(Stored entries)
BEGIN

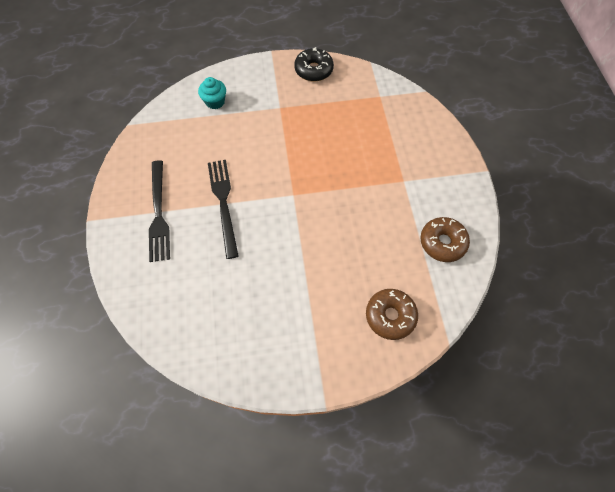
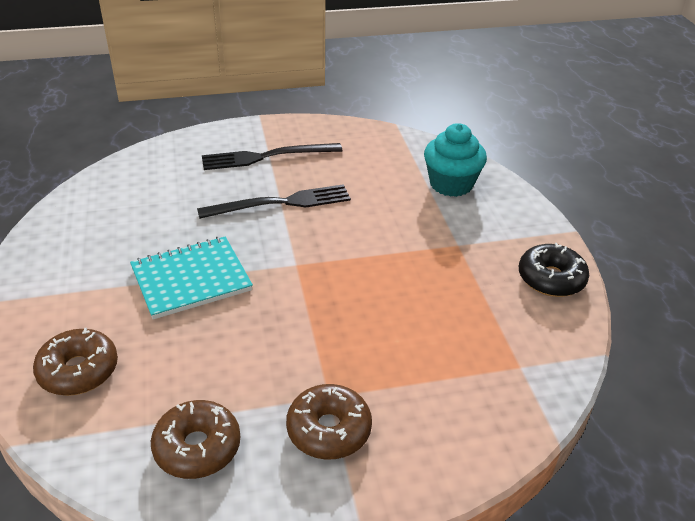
camera: 85 degrees right, 25 degrees down
turquoise cupcake [198,77,226,109] -> turquoise cupcake [424,123,487,197], size x1.54
none -> turquoise notebook [130,237,253,319]
none -> brown donut [286,384,372,460]

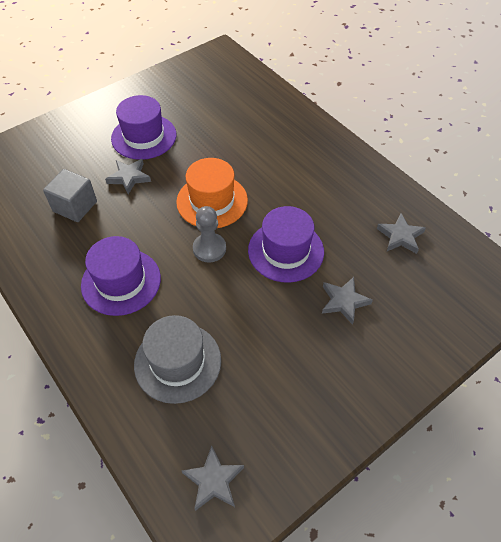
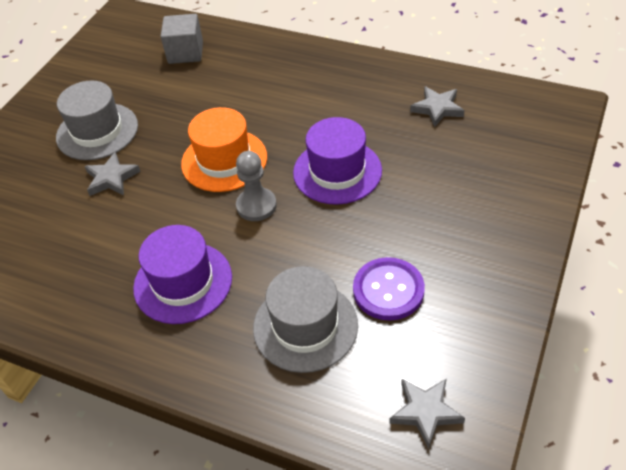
camera: 25 degrees left, 5 degrees down
grey cube [43,169,97,222] -> grey cube moved to [161,14,203,64]
purple hat [111,95,176,160] -> grey hat [56,80,138,160]
grey star [322,277,373,325] -> none
none -> purple button [353,257,425,321]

END

What you are asked to do:
The line with "turquoise cupcake [198,77,226,109]" and each line after it, through the final line of the data, are to be duplicated exactly, with pictures left out and nothing more included.

Answer to this problem:
turquoise cupcake [198,77,226,109] -> turquoise cupcake [424,123,487,197], size x1.54
none -> turquoise notebook [130,237,253,319]
none -> brown donut [286,384,372,460]

camera: 25 degrees left, 5 degrees down
grey cube [43,169,97,222] -> grey cube moved to [161,14,203,64]
purple hat [111,95,176,160] -> grey hat [56,80,138,160]
grey star [322,277,373,325] -> none
none -> purple button [353,257,425,321]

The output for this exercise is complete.